#### SUPPLIED MATERIAL
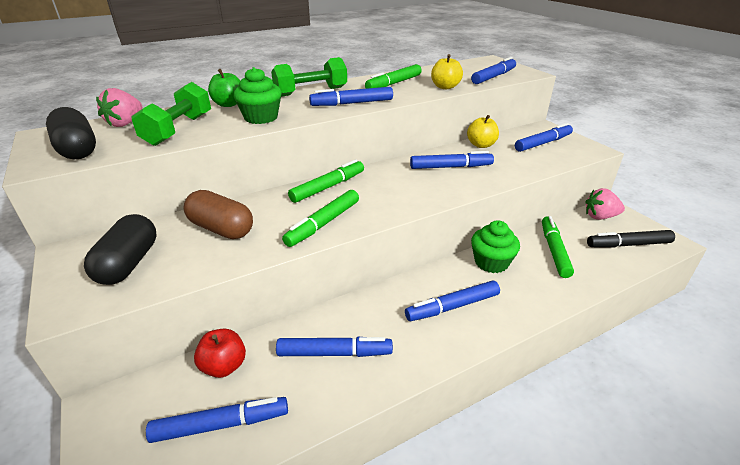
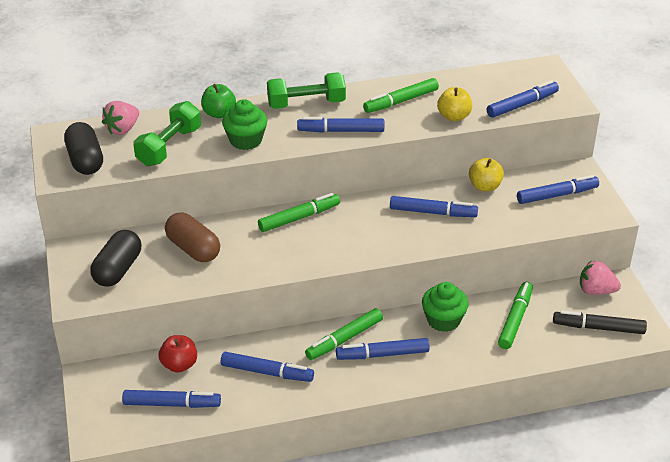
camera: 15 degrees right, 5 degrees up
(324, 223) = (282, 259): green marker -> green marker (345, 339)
########
#### SUPPLIED MATERIAL
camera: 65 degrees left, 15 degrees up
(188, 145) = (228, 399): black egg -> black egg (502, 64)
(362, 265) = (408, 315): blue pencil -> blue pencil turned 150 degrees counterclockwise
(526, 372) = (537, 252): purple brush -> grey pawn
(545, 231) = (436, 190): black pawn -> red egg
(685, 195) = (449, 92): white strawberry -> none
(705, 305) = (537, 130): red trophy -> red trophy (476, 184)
########
#### SUPPLIED MATERIAL
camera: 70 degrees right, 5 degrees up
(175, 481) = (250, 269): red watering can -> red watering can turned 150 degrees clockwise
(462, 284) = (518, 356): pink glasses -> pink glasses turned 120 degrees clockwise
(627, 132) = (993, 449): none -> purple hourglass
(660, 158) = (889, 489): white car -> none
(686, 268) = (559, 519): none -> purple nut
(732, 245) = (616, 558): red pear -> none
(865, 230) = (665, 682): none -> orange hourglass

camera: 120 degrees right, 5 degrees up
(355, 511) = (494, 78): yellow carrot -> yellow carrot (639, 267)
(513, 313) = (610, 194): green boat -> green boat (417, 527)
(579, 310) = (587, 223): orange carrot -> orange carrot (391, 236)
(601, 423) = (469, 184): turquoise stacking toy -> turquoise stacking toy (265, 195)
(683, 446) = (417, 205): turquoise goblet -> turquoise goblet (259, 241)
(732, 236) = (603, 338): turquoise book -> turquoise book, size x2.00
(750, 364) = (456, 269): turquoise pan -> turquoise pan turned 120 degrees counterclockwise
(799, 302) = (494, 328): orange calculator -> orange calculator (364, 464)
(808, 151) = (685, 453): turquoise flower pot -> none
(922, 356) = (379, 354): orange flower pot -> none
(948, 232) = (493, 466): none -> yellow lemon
########
▸ **EXERCISE**: Please return only the lines above, starting at the line that has "(513, 313) = (610, 194): green" and ending at the line that has "(683, 446) = (417, 205): turquoise", keeping both and leaving each one unchanged.

▸ **FINISHED EXERCISE**:
(513, 313) = (610, 194): green boat -> green boat (417, 527)
(579, 310) = (587, 223): orange carrot -> orange carrot (391, 236)
(601, 423) = (469, 184): turquoise stacking toy -> turquoise stacking toy (265, 195)
(683, 446) = (417, 205): turquoise goblet -> turquoise goblet (259, 241)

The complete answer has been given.